=== WHAT TO DO ===
The entries below are to be repeated exactly, and their pictures left out.
····················
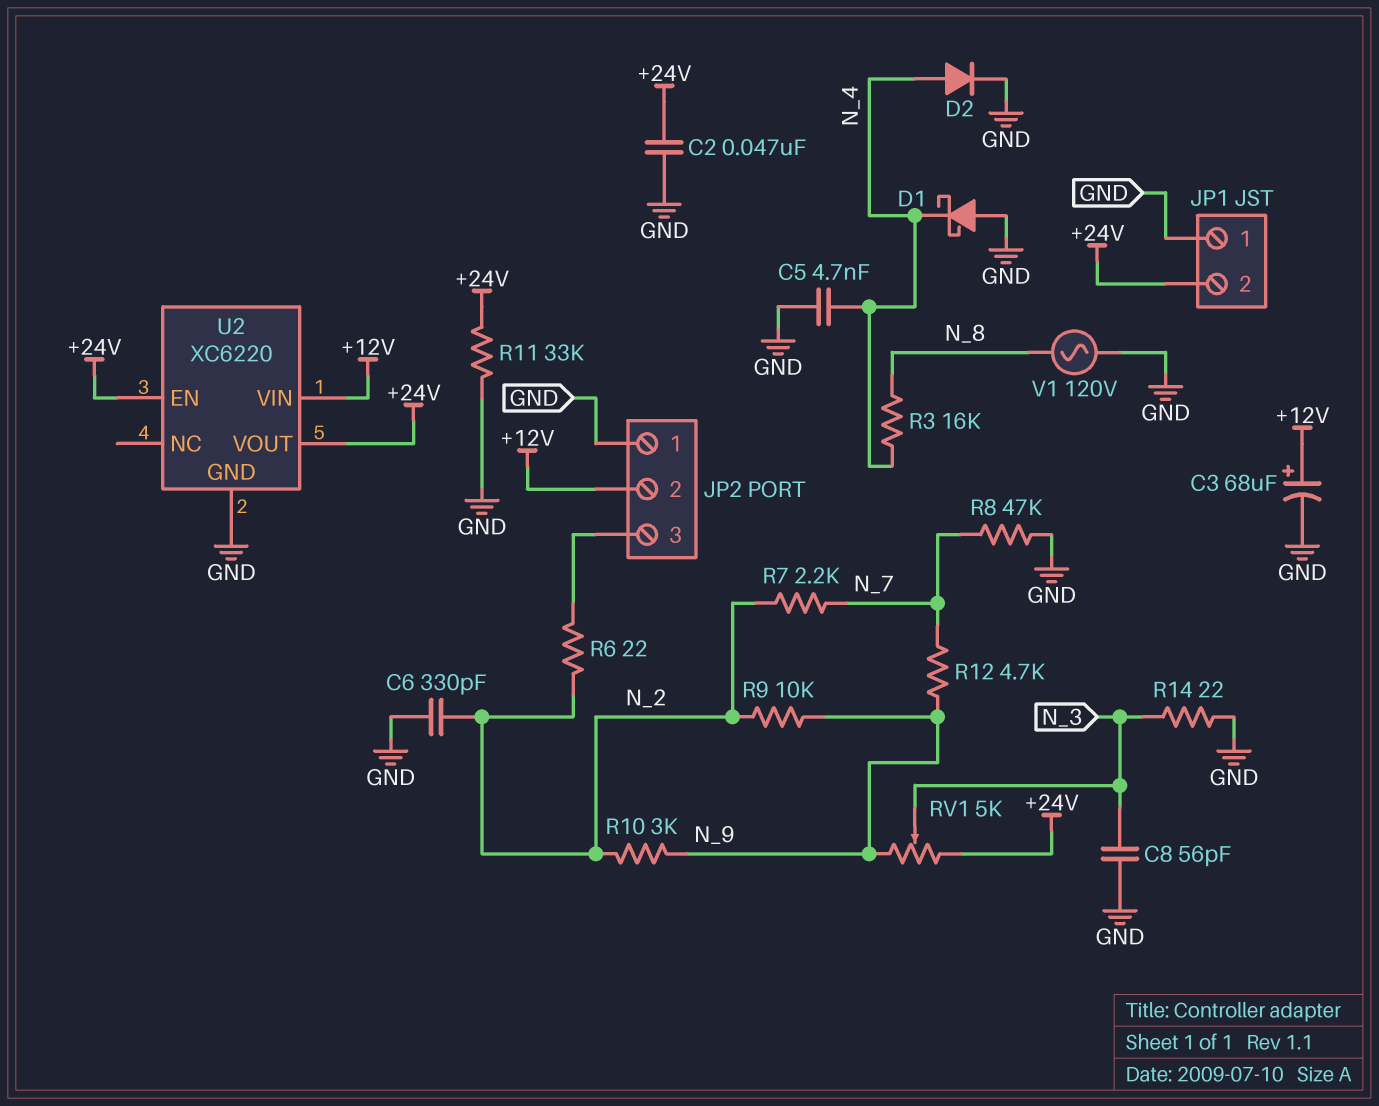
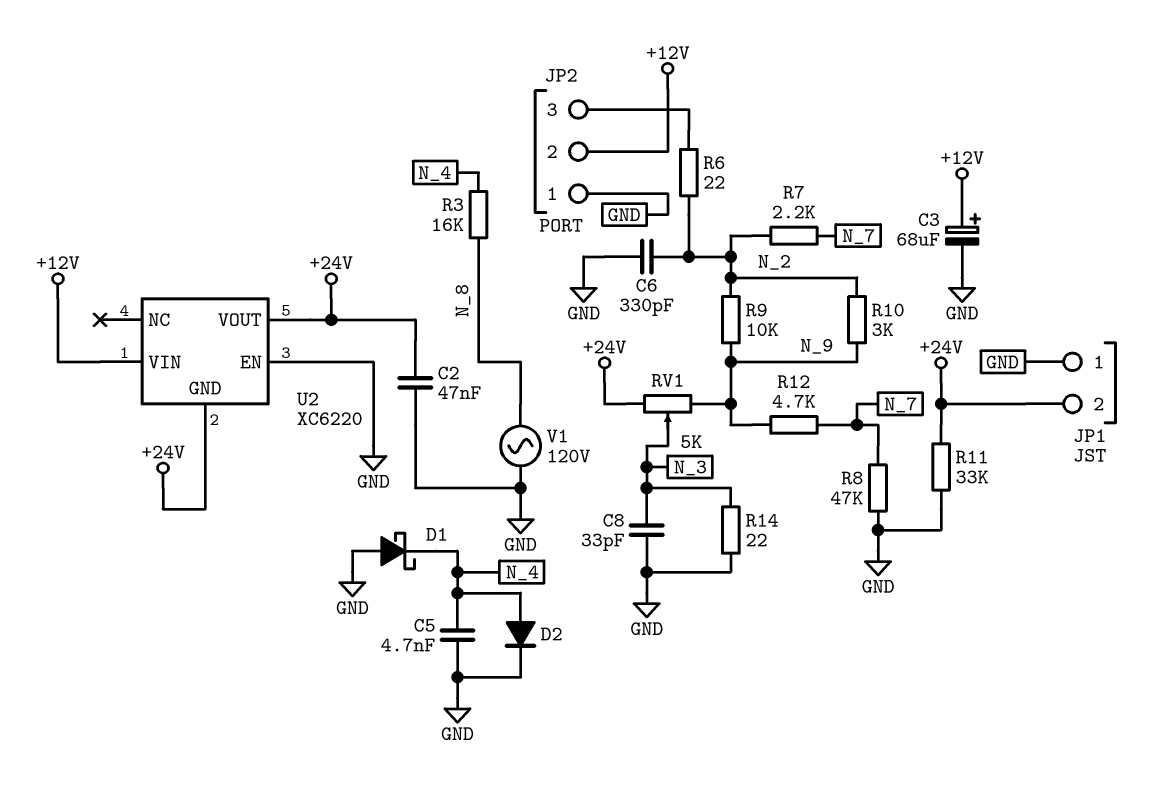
C8: 56pF (GND, N_3) -> 33pF (GND, N_3)
U2 pin EN: +24V -> GND
U2 pin GND: GND -> +24V

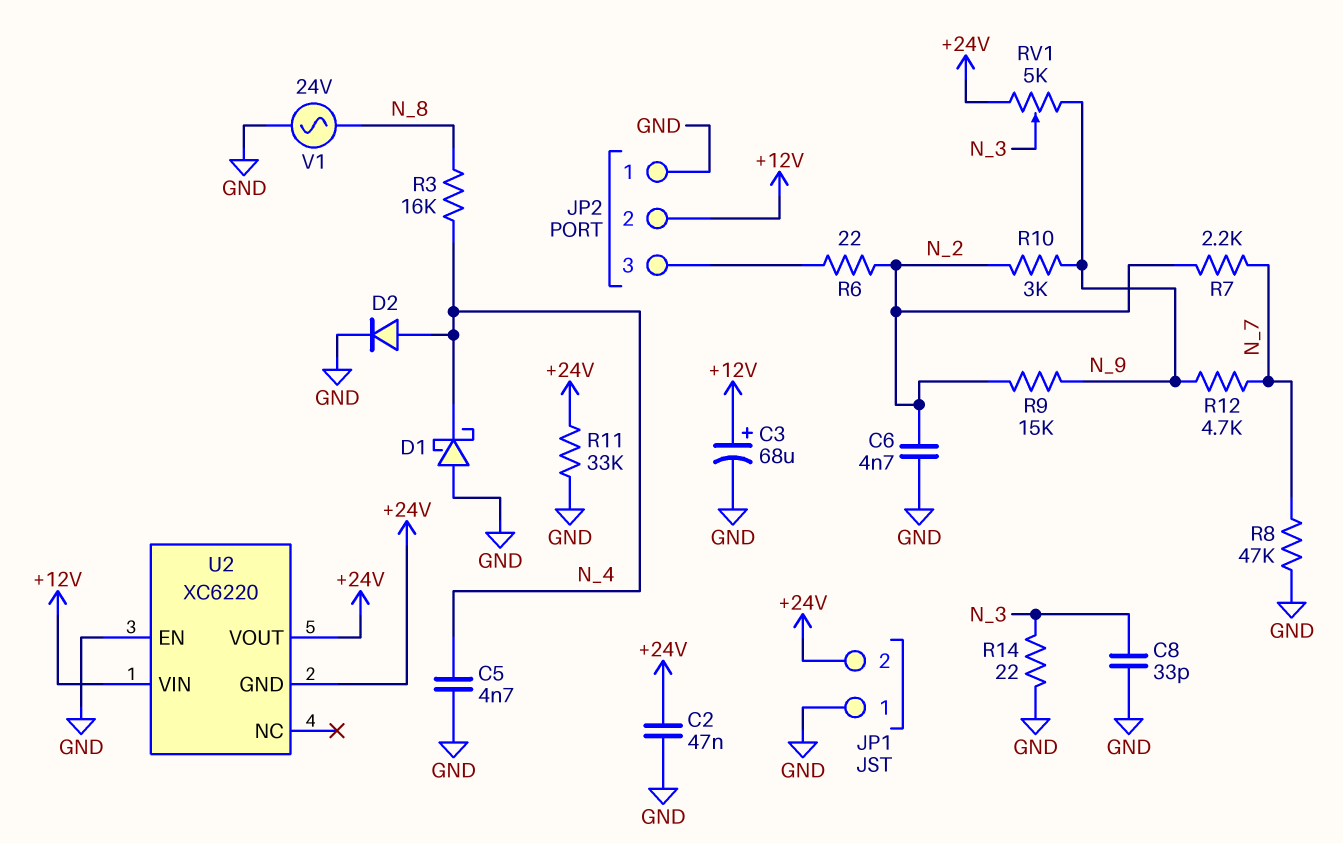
C6: 330pF (GND, N_2) -> 4.7nF (GND, N_2)
R9: 10k (N_2, N_9) -> 15k (N_2, N_9)
V1: AC 120V (GND, N_8) -> AC 24V (GND, N_8)

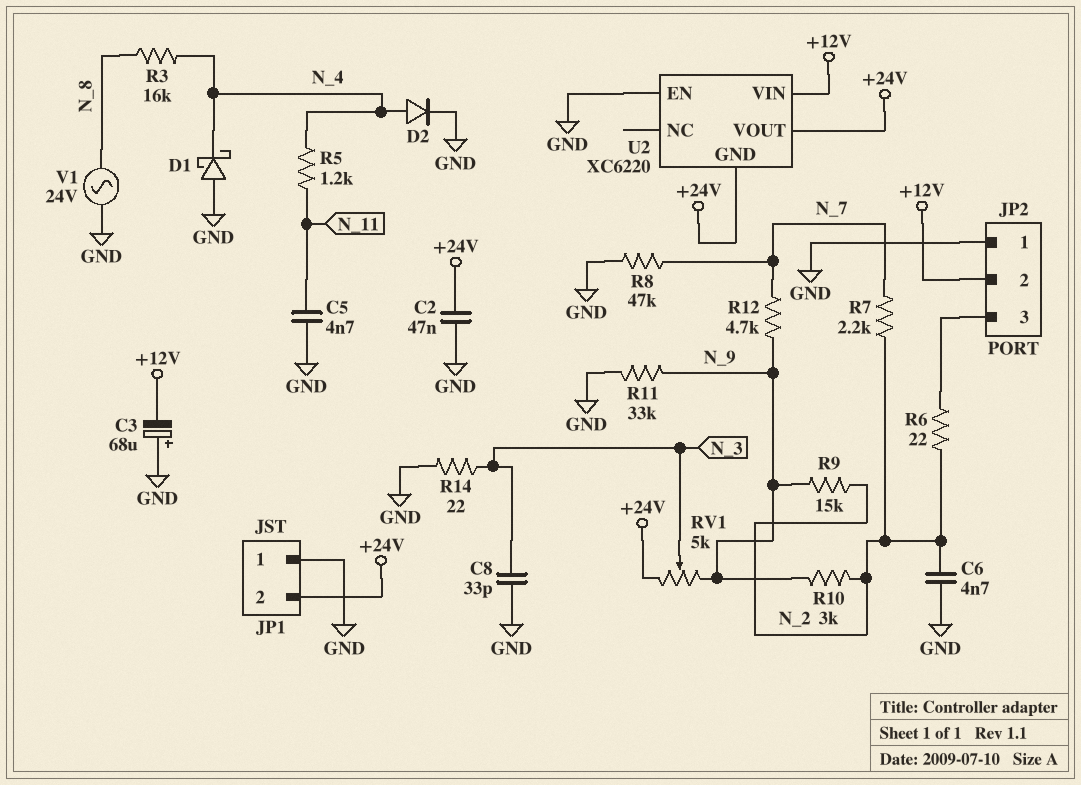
C3: 68uF (plus +12V, minus GND) -> 68uF (plus GND, minus +12V)
C5: 4.7nF (GND, N_4) -> 4.7nF (GND, N_11)
R5: none -> 1.2k (N_4, N_11)
R11: 33k (+24V, GND) -> 33k (GND, N_9)

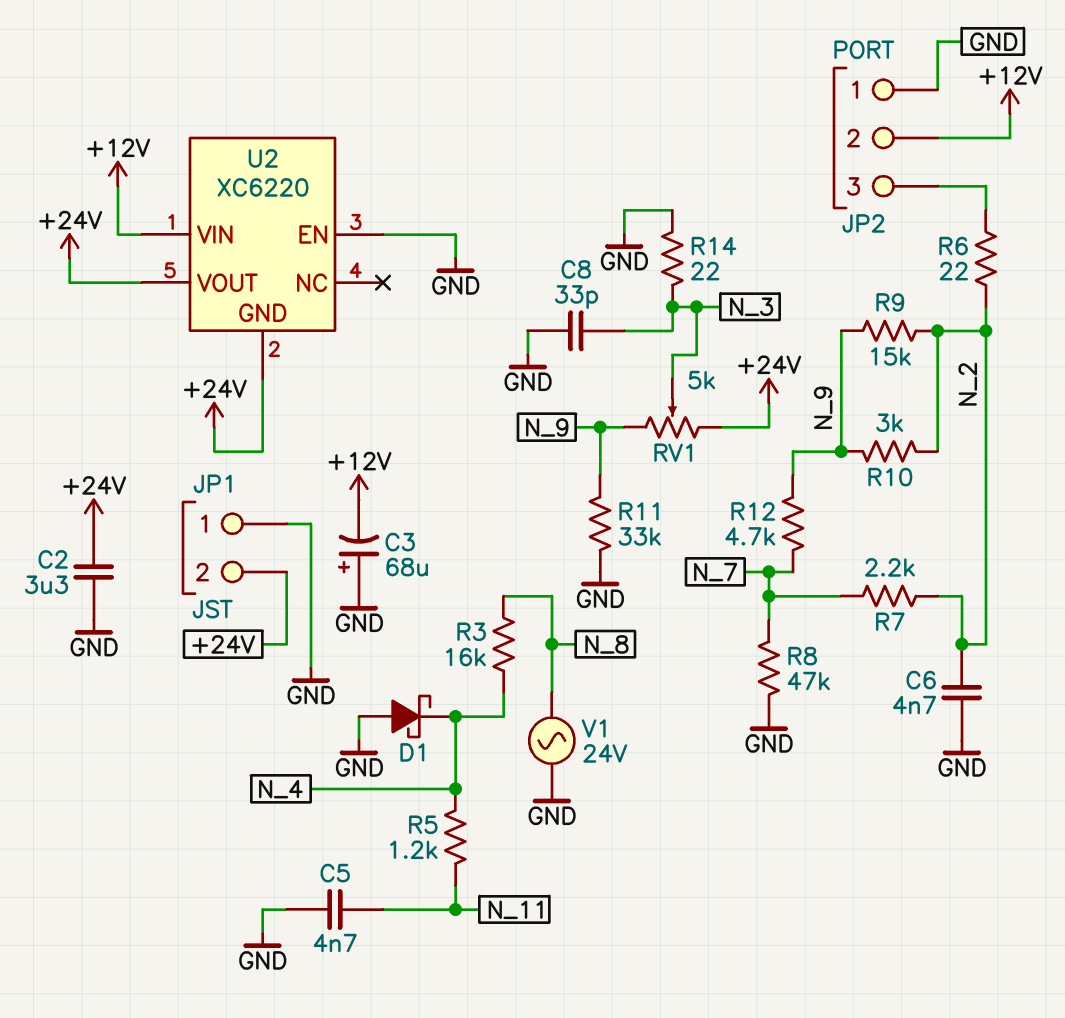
C2: 47nF (+24V, GND) -> 3.3uF (+24V, GND)
D2: diode (A N_4, K GND) -> none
····················
=== THE ANSWER ===
C8: 56pF (GND, N_3) -> 33pF (GND, N_3)
U2 pin EN: +24V -> GND
U2 pin GND: GND -> +24V

C6: 330pF (GND, N_2) -> 4.7nF (GND, N_2)
R9: 10k (N_2, N_9) -> 15k (N_2, N_9)
V1: AC 120V (GND, N_8) -> AC 24V (GND, N_8)

C3: 68uF (plus +12V, minus GND) -> 68uF (plus GND, minus +12V)
C5: 4.7nF (GND, N_4) -> 4.7nF (GND, N_11)
R5: none -> 1.2k (N_4, N_11)
R11: 33k (+24V, GND) -> 33k (GND, N_9)

C2: 47nF (+24V, GND) -> 3.3uF (+24V, GND)
D2: diode (A N_4, K GND) -> none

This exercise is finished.